Work task: In the entries that follow, the lines from the one with "ENC pin GND: GND -> 5V" through the one with "BUZZER: KY-012 -> KY-006" are the ones to write out, exactly and with both ends included. Nothing else should appear.

(Excerpts from a dataset)
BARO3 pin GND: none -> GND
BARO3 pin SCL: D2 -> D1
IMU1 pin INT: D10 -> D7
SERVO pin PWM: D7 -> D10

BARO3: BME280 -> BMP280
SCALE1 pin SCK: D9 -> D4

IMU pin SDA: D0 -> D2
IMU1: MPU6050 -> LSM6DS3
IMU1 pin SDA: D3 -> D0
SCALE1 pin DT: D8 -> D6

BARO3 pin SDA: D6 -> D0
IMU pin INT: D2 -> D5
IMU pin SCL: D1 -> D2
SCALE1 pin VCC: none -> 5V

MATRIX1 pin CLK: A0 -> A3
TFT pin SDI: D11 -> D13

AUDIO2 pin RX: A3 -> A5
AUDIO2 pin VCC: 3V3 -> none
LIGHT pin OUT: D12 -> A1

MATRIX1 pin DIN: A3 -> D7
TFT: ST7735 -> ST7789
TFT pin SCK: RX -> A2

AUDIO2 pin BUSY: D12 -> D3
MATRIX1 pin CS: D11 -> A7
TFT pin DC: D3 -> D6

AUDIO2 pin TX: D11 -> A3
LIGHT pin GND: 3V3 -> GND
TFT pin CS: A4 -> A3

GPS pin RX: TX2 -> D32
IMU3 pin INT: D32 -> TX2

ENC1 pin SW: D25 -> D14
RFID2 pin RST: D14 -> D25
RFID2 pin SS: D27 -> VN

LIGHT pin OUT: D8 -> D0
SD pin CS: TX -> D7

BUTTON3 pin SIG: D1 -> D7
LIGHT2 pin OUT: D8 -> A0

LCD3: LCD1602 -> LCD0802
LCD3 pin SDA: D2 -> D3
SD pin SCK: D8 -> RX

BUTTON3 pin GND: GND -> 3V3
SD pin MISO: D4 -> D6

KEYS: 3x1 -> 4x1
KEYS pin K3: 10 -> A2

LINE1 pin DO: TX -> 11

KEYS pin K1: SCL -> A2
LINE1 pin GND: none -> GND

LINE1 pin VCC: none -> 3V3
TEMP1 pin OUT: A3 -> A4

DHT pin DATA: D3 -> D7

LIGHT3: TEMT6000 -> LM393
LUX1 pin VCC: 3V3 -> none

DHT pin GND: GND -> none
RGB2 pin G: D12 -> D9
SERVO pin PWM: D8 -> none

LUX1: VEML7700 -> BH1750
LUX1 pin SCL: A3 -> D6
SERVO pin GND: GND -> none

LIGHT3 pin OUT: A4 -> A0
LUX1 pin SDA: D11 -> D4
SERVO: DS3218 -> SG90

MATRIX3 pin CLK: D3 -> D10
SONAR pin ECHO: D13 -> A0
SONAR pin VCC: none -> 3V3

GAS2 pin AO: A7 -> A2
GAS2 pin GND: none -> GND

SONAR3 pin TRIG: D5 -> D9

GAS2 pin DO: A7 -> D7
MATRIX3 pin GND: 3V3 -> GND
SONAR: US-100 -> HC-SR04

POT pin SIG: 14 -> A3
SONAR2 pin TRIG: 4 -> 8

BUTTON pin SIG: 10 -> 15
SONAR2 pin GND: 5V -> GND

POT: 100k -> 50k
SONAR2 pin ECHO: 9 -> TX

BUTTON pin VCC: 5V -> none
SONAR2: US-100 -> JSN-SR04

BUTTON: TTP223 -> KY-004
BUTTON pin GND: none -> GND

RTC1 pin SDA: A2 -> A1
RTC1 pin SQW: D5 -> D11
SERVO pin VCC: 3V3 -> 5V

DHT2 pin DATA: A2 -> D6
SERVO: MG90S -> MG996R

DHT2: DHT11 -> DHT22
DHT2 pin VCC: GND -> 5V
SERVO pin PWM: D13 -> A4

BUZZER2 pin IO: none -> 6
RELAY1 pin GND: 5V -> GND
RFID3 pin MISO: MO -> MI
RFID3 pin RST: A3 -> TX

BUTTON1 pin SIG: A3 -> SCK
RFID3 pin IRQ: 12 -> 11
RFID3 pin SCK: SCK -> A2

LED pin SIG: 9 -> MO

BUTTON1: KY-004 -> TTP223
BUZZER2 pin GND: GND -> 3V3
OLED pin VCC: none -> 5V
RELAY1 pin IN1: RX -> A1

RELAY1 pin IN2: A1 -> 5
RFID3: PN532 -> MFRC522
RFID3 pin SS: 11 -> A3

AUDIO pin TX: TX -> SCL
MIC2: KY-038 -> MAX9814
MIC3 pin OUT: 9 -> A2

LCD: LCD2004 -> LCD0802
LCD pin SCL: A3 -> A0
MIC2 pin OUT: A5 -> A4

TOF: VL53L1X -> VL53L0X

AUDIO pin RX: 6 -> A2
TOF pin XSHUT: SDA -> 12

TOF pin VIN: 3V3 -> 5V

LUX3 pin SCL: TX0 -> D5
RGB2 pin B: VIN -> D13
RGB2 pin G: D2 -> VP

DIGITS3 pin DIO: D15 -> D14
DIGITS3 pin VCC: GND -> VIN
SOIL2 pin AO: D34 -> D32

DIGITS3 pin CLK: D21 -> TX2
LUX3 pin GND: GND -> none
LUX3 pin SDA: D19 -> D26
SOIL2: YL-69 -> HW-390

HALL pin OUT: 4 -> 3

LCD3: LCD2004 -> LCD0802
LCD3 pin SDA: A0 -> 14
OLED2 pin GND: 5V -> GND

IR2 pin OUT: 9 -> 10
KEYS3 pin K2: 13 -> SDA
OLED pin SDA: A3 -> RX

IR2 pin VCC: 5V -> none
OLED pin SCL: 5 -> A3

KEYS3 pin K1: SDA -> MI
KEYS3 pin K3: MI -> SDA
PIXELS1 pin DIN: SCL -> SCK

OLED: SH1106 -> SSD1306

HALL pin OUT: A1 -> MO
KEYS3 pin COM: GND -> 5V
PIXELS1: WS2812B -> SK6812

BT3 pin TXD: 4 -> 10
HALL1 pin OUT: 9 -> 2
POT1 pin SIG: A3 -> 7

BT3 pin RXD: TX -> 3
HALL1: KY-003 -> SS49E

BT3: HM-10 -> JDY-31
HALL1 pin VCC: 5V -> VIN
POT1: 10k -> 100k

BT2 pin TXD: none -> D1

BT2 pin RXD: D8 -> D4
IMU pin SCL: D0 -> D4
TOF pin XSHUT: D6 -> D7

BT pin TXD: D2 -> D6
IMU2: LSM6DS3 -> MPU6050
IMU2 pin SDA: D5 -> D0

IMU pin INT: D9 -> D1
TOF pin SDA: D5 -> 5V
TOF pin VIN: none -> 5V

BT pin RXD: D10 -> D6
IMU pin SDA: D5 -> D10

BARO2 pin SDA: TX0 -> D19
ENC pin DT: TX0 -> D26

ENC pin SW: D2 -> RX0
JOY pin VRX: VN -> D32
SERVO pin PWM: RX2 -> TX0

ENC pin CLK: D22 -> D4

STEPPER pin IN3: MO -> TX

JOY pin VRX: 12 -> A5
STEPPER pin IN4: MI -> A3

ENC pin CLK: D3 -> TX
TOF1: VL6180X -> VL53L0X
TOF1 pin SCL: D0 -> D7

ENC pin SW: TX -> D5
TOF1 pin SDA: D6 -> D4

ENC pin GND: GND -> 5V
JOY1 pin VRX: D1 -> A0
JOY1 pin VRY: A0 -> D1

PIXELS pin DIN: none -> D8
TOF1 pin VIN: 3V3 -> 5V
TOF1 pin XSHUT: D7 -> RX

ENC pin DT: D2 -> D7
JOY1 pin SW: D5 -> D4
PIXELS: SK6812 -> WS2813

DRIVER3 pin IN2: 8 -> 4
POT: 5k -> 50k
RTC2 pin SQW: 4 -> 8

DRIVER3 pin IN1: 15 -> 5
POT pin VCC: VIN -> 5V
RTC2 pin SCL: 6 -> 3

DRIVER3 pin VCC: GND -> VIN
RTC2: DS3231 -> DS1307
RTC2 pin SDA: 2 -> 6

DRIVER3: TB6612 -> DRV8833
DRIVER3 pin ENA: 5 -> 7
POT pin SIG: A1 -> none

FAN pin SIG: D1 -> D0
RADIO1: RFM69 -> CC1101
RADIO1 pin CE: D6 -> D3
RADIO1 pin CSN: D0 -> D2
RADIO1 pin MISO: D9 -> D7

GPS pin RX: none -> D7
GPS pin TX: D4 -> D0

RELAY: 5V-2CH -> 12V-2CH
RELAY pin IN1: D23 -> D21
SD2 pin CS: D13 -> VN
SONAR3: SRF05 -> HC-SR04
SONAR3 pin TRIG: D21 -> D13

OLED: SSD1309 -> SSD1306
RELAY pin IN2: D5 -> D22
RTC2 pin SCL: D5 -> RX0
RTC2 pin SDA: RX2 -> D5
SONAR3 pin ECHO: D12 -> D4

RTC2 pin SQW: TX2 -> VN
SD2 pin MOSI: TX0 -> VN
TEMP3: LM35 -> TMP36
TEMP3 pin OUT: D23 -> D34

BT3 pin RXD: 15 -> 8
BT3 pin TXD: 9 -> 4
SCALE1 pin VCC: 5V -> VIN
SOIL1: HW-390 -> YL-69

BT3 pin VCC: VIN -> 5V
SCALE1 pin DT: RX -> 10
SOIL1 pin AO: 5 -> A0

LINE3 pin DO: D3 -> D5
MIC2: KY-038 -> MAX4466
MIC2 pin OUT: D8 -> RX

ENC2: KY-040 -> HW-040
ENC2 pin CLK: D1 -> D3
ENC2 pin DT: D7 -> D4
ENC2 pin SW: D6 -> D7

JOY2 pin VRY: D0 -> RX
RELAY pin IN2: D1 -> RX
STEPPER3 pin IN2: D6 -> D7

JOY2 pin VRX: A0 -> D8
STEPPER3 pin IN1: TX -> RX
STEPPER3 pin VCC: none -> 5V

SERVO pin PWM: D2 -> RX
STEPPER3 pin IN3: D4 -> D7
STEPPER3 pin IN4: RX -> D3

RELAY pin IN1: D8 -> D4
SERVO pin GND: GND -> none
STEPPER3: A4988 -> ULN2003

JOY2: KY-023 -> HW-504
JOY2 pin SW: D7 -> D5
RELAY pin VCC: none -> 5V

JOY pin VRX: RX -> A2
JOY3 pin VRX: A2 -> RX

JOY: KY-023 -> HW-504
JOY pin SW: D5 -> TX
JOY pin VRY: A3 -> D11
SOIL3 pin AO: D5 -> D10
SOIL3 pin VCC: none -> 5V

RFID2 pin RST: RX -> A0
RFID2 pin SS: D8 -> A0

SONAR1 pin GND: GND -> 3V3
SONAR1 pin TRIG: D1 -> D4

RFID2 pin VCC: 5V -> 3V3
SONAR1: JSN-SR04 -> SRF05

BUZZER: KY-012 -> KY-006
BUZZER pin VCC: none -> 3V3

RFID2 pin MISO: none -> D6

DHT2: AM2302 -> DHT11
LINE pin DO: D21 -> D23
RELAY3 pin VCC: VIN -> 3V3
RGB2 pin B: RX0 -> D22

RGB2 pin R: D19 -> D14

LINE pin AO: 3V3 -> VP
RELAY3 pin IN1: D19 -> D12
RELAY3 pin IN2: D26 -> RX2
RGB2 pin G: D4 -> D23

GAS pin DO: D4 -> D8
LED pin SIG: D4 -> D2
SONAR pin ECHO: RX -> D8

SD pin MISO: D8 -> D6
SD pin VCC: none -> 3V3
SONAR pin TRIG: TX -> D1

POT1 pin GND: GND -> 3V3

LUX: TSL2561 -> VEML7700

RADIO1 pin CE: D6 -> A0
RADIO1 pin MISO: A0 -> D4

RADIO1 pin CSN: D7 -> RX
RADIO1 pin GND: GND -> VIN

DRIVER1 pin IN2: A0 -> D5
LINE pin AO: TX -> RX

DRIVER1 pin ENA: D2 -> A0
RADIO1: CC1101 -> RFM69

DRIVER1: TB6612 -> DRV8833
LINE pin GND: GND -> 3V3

Result of the exercise:
ENC pin GND: GND -> 5V
JOY1 pin VRX: D1 -> A0
JOY1 pin VRY: A0 -> D1

PIXELS pin DIN: none -> D8
TOF1 pin VIN: 3V3 -> 5V
TOF1 pin XSHUT: D7 -> RX

ENC pin DT: D2 -> D7
JOY1 pin SW: D5 -> D4
PIXELS: SK6812 -> WS2813

DRIVER3 pin IN2: 8 -> 4
POT: 5k -> 50k
RTC2 pin SQW: 4 -> 8

DRIVER3 pin IN1: 15 -> 5
POT pin VCC: VIN -> 5V
RTC2 pin SCL: 6 -> 3

DRIVER3 pin VCC: GND -> VIN
RTC2: DS3231 -> DS1307
RTC2 pin SDA: 2 -> 6

DRIVER3: TB6612 -> DRV8833
DRIVER3 pin ENA: 5 -> 7
POT pin SIG: A1 -> none

FAN pin SIG: D1 -> D0
RADIO1: RFM69 -> CC1101
RADIO1 pin CE: D6 -> D3
RADIO1 pin CSN: D0 -> D2
RADIO1 pin MISO: D9 -> D7

GPS pin RX: none -> D7
GPS pin TX: D4 -> D0

RELAY: 5V-2CH -> 12V-2CH
RELAY pin IN1: D23 -> D21
SD2 pin CS: D13 -> VN
SONAR3: SRF05 -> HC-SR04
SONAR3 pin TRIG: D21 -> D13

OLED: SSD1309 -> SSD1306
RELAY pin IN2: D5 -> D22
RTC2 pin SCL: D5 -> RX0
RTC2 pin SDA: RX2 -> D5
SONAR3 pin ECHO: D12 -> D4

RTC2 pin SQW: TX2 -> VN
SD2 pin MOSI: TX0 -> VN
TEMP3: LM35 -> TMP36
TEMP3 pin OUT: D23 -> D34

BT3 pin RXD: 15 -> 8
BT3 pin TXD: 9 -> 4
SCALE1 pin VCC: 5V -> VIN
SOIL1: HW-390 -> YL-69

BT3 pin VCC: VIN -> 5V
SCALE1 pin DT: RX -> 10
SOIL1 pin AO: 5 -> A0

LINE3 pin DO: D3 -> D5
MIC2: KY-038 -> MAX4466
MIC2 pin OUT: D8 -> RX

ENC2: KY-040 -> HW-040
ENC2 pin CLK: D1 -> D3
ENC2 pin DT: D7 -> D4
ENC2 pin SW: D6 -> D7

JOY2 pin VRY: D0 -> RX
RELAY pin IN2: D1 -> RX
STEPPER3 pin IN2: D6 -> D7

JOY2 pin VRX: A0 -> D8
STEPPER3 pin IN1: TX -> RX
STEPPER3 pin VCC: none -> 5V

SERVO pin PWM: D2 -> RX
STEPPER3 pin IN3: D4 -> D7
STEPPER3 pin IN4: RX -> D3

RELAY pin IN1: D8 -> D4
SERVO pin GND: GND -> none
STEPPER3: A4988 -> ULN2003

JOY2: KY-023 -> HW-504
JOY2 pin SW: D7 -> D5
RELAY pin VCC: none -> 5V

JOY pin VRX: RX -> A2
JOY3 pin VRX: A2 -> RX

JOY: KY-023 -> HW-504
JOY pin SW: D5 -> TX
JOY pin VRY: A3 -> D11
SOIL3 pin AO: D5 -> D10
SOIL3 pin VCC: none -> 5V

RFID2 pin RST: RX -> A0
RFID2 pin SS: D8 -> A0

SONAR1 pin GND: GND -> 3V3
SONAR1 pin TRIG: D1 -> D4

RFID2 pin VCC: 5V -> 3V3
SONAR1: JSN-SR04 -> SRF05

BUZZER: KY-012 -> KY-006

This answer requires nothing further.